*Task brief*: Each line below needs to be repeated precisely as it is.

Entries shown Block Start

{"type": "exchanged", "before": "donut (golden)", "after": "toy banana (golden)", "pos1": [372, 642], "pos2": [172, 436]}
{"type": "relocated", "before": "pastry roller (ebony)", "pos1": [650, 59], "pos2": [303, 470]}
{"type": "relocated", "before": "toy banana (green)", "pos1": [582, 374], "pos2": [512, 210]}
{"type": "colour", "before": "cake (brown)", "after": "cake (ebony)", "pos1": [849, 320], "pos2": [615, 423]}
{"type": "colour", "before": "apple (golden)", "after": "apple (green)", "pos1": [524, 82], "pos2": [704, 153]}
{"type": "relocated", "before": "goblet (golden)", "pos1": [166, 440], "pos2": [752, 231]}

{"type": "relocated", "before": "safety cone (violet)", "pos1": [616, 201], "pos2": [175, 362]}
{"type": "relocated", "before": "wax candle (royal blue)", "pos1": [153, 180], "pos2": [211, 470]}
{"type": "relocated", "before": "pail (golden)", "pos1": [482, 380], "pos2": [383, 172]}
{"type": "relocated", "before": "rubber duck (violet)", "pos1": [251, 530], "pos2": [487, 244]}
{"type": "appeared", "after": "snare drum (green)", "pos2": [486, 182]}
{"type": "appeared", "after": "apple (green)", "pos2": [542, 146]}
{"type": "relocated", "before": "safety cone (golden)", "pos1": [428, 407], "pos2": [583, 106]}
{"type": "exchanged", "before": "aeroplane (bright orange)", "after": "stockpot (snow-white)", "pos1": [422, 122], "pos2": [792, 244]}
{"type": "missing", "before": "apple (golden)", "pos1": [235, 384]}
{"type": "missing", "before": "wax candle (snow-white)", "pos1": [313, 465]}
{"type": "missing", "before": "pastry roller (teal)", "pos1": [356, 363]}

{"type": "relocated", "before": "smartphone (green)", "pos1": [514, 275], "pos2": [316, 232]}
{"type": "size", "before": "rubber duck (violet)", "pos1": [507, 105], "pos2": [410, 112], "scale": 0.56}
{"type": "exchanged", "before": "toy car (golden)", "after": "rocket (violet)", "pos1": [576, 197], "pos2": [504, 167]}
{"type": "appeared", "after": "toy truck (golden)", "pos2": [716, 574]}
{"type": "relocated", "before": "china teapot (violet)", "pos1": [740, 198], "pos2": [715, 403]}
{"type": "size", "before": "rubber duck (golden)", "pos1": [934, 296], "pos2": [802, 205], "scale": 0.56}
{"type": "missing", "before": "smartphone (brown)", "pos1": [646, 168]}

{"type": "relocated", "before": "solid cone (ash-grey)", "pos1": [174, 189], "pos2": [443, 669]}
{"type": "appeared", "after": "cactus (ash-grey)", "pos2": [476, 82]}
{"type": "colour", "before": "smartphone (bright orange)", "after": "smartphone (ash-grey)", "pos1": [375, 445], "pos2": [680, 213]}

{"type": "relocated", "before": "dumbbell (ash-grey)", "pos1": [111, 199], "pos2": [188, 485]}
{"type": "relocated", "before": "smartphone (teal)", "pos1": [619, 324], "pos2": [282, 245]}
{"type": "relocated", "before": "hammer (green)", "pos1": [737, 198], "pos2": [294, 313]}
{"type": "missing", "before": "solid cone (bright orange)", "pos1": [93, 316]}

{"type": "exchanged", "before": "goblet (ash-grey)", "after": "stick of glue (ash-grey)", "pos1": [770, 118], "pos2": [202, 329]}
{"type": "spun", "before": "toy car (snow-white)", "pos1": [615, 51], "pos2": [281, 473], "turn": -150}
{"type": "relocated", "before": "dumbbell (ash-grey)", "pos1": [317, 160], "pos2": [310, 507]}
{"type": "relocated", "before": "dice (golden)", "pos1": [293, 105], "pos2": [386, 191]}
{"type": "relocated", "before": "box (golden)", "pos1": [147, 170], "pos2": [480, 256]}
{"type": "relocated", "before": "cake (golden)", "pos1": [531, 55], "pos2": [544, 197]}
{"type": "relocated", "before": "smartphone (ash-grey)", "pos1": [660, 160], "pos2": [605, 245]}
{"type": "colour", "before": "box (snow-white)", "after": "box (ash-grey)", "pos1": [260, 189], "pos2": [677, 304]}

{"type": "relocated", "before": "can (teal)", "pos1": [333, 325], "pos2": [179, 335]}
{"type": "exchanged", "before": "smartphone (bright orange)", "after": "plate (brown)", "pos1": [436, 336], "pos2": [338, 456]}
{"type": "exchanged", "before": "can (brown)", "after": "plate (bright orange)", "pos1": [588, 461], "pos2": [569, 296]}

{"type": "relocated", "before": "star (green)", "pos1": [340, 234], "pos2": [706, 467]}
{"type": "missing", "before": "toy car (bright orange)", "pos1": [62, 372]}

Entries shown Block End

*Solution*:
{"type": "exchanged", "before": "donut (golden)", "after": "toy banana (golden)", "pos1": [372, 642], "pos2": [172, 436]}
{"type": "relocated", "before": "pastry roller (ebony)", "pos1": [650, 59], "pos2": [303, 470]}
{"type": "relocated", "before": "toy banana (green)", "pos1": [582, 374], "pos2": [512, 210]}
{"type": "colour", "before": "cake (brown)", "after": "cake (ebony)", "pos1": [849, 320], "pos2": [615, 423]}
{"type": "colour", "before": "apple (golden)", "after": "apple (green)", "pos1": [524, 82], "pos2": [704, 153]}
{"type": "relocated", "before": "goblet (golden)", "pos1": [166, 440], "pos2": [752, 231]}

{"type": "relocated", "before": "safety cone (violet)", "pos1": [616, 201], "pos2": [175, 362]}
{"type": "relocated", "before": "wax candle (royal blue)", "pos1": [153, 180], "pos2": [211, 470]}
{"type": "relocated", "before": "pail (golden)", "pos1": [482, 380], "pos2": [383, 172]}
{"type": "relocated", "before": "rubber duck (violet)", "pos1": [251, 530], "pos2": [487, 244]}
{"type": "appeared", "after": "snare drum (green)", "pos2": [486, 182]}
{"type": "appeared", "after": "apple (green)", "pos2": [542, 146]}
{"type": "relocated", "before": "safety cone (golden)", "pos1": [428, 407], "pos2": [583, 106]}
{"type": "exchanged", "before": "aeroplane (bright orange)", "after": "stockpot (snow-white)", "pos1": [422, 122], "pos2": [792, 244]}
{"type": "missing", "before": "apple (golden)", "pos1": [235, 384]}
{"type": "missing", "before": "wax candle (snow-white)", "pos1": [313, 465]}
{"type": "missing", "before": "pastry roller (teal)", "pos1": [356, 363]}

{"type": "relocated", "before": "smartphone (green)", "pos1": [514, 275], "pos2": [316, 232]}
{"type": "size", "before": "rubber duck (violet)", "pos1": [507, 105], "pos2": [410, 112], "scale": 0.56}
{"type": "exchanged", "before": "toy car (golden)", "after": "rocket (violet)", "pos1": [576, 197], "pos2": [504, 167]}
{"type": "appeared", "after": "toy truck (golden)", "pos2": [716, 574]}
{"type": "relocated", "before": "china teapot (violet)", "pos1": [740, 198], "pos2": [715, 403]}
{"type": "size", "before": "rubber duck (golden)", "pos1": [934, 296], "pos2": [802, 205], "scale": 0.56}
{"type": "missing", "before": "smartphone (brown)", "pos1": [646, 168]}

{"type": "relocated", "before": "solid cone (ash-grey)", "pos1": [174, 189], "pos2": [443, 669]}
{"type": "appeared", "after": "cactus (ash-grey)", "pos2": [476, 82]}
{"type": "colour", "before": "smartphone (bright orange)", "after": "smartphone (ash-grey)", "pos1": [375, 445], "pos2": [680, 213]}

{"type": "relocated", "before": "dumbbell (ash-grey)", "pos1": [111, 199], "pos2": [188, 485]}
{"type": "relocated", "before": "smartphone (teal)", "pos1": [619, 324], "pos2": [282, 245]}
{"type": "relocated", "before": "hammer (green)", "pos1": [737, 198], "pos2": [294, 313]}
{"type": "missing", "before": "solid cone (bright orange)", "pos1": [93, 316]}

{"type": "exchanged", "before": "goblet (ash-grey)", "after": "stick of glue (ash-grey)", "pos1": [770, 118], "pos2": [202, 329]}
{"type": "spun", "before": "toy car (snow-white)", "pos1": [615, 51], "pos2": [281, 473], "turn": -150}
{"type": "relocated", "before": "dumbbell (ash-grey)", "pos1": [317, 160], "pos2": [310, 507]}
{"type": "relocated", "before": "dice (golden)", "pos1": [293, 105], "pos2": [386, 191]}
{"type": "relocated", "before": "box (golden)", "pos1": [147, 170], "pos2": [480, 256]}
{"type": "relocated", "before": "cake (golden)", "pos1": [531, 55], "pos2": [544, 197]}
{"type": "relocated", "before": "smartphone (ash-grey)", "pos1": [660, 160], "pos2": [605, 245]}
{"type": "colour", "before": "box (snow-white)", "after": "box (ash-grey)", "pos1": [260, 189], "pos2": [677, 304]}

{"type": "relocated", "before": "can (teal)", "pos1": [333, 325], "pos2": [179, 335]}
{"type": "exchanged", "before": "smartphone (bright orange)", "after": "plate (brown)", "pos1": [436, 336], "pos2": [338, 456]}
{"type": "exchanged", "before": "can (brown)", "after": "plate (bright orange)", "pos1": [588, 461], "pos2": [569, 296]}

{"type": "relocated", "before": "star (green)", "pos1": [340, 234], "pos2": [706, 467]}
{"type": "missing", "before": "toy car (bright orange)", "pos1": [62, 372]}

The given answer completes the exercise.